== GOAL OF THE EXERCISE ==
Can you copy out the listing below, switching every "rough gray rock" to "weathered gray boulder" and leaving everything else unchanged?
--*--
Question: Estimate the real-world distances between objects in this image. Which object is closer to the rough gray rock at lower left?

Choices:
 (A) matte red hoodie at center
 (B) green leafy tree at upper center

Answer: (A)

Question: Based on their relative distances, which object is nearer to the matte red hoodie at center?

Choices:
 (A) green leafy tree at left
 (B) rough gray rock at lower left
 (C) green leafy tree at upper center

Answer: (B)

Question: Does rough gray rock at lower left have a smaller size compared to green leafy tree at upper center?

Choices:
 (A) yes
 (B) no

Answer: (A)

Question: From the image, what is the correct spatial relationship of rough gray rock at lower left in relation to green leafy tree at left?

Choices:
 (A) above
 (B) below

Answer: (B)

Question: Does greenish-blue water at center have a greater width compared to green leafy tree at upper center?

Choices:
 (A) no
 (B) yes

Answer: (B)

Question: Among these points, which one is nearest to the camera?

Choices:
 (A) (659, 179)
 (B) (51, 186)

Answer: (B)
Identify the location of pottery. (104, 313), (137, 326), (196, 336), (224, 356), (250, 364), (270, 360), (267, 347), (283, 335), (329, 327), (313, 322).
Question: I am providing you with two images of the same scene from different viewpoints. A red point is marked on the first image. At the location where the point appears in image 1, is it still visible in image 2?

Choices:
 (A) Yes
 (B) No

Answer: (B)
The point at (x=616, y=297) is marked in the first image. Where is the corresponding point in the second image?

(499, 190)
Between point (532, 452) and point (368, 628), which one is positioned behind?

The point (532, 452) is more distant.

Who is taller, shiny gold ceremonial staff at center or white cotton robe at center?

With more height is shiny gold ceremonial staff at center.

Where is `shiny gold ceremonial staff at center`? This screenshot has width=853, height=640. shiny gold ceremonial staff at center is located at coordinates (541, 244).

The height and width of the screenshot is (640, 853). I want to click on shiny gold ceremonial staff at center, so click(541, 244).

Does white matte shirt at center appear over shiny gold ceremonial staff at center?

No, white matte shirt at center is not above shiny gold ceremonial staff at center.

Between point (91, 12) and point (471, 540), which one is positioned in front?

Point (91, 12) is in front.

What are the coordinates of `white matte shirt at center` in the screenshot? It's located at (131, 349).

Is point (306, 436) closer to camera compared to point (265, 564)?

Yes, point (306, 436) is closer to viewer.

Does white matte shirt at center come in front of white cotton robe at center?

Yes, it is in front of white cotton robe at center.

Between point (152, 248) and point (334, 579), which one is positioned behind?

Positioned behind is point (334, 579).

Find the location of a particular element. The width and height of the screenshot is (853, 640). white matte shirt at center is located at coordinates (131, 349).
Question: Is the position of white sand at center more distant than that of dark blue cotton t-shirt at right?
--*--
== ANSWER FOR THE TASK ==
Question: Estimate the real-world distances between objects in this image. Which object is closer to the weathered gray boulder at lower left?

Choices:
 (A) matte red hoodie at center
 (B) green leafy tree at upper center

Answer: (A)

Question: Based on their relative distances, which object is nearer to the matte red hoodie at center?

Choices:
 (A) green leafy tree at left
 (B) weathered gray boulder at lower left
 (C) green leafy tree at upper center

Answer: (B)

Question: Does weathered gray boulder at lower left have a smaller size compared to green leafy tree at upper center?

Choices:
 (A) yes
 (B) no

Answer: (A)

Question: From the image, what is the correct spatial relationship of weathered gray boulder at lower left in relation to green leafy tree at left?

Choices:
 (A) above
 (B) below

Answer: (B)

Question: Does greenish-blue water at center have a greater width compared to green leafy tree at upper center?

Choices:
 (A) no
 (B) yes

Answer: (B)

Question: Among these points, which one is nearest to the camera?

Choices:
 (A) (659, 179)
 (B) (51, 186)

Answer: (B)
Identify the location of pottery. (104, 313), (137, 326), (196, 336), (224, 356), (250, 364), (270, 360), (267, 347), (283, 335), (329, 327), (313, 322).
Question: I am providing you with two images of the same scene from different viewpoints. A red point is marked on the first image. At the location where the point appears in image 1, is it still visible in image 2?

Choices:
 (A) Yes
 (B) No

Answer: (B)
The point at (x=616, y=297) is marked in the first image. Where is the corresponding point in the second image?

(499, 190)
Between point (532, 452) and point (368, 628), which one is positioned behind?

The point (532, 452) is more distant.

Who is taller, shiny gold ceremonial staff at center or white cotton robe at center?

With more height is shiny gold ceremonial staff at center.

Where is `shiny gold ceremonial staff at center`? This screenshot has width=853, height=640. shiny gold ceremonial staff at center is located at coordinates (541, 244).

The height and width of the screenshot is (640, 853). I want to click on shiny gold ceremonial staff at center, so click(541, 244).

Does white matte shirt at center appear over shiny gold ceremonial staff at center?

No, white matte shirt at center is not above shiny gold ceremonial staff at center.

Between point (91, 12) and point (471, 540), which one is positioned in front?

Point (91, 12) is in front.

What are the coordinates of `white matte shirt at center` in the screenshot? It's located at (131, 349).

Is point (306, 436) closer to camera compared to point (265, 564)?

Yes, point (306, 436) is closer to viewer.

Does white matte shirt at center come in front of white cotton robe at center?

Yes, it is in front of white cotton robe at center.

Between point (152, 248) and point (334, 579), which one is positioned behind?

Positioned behind is point (334, 579).

Find the location of a particular element. The width and height of the screenshot is (853, 640). white matte shirt at center is located at coordinates (131, 349).
Question: Is the position of white sand at center more distant than that of dark blue cotton t-shirt at right?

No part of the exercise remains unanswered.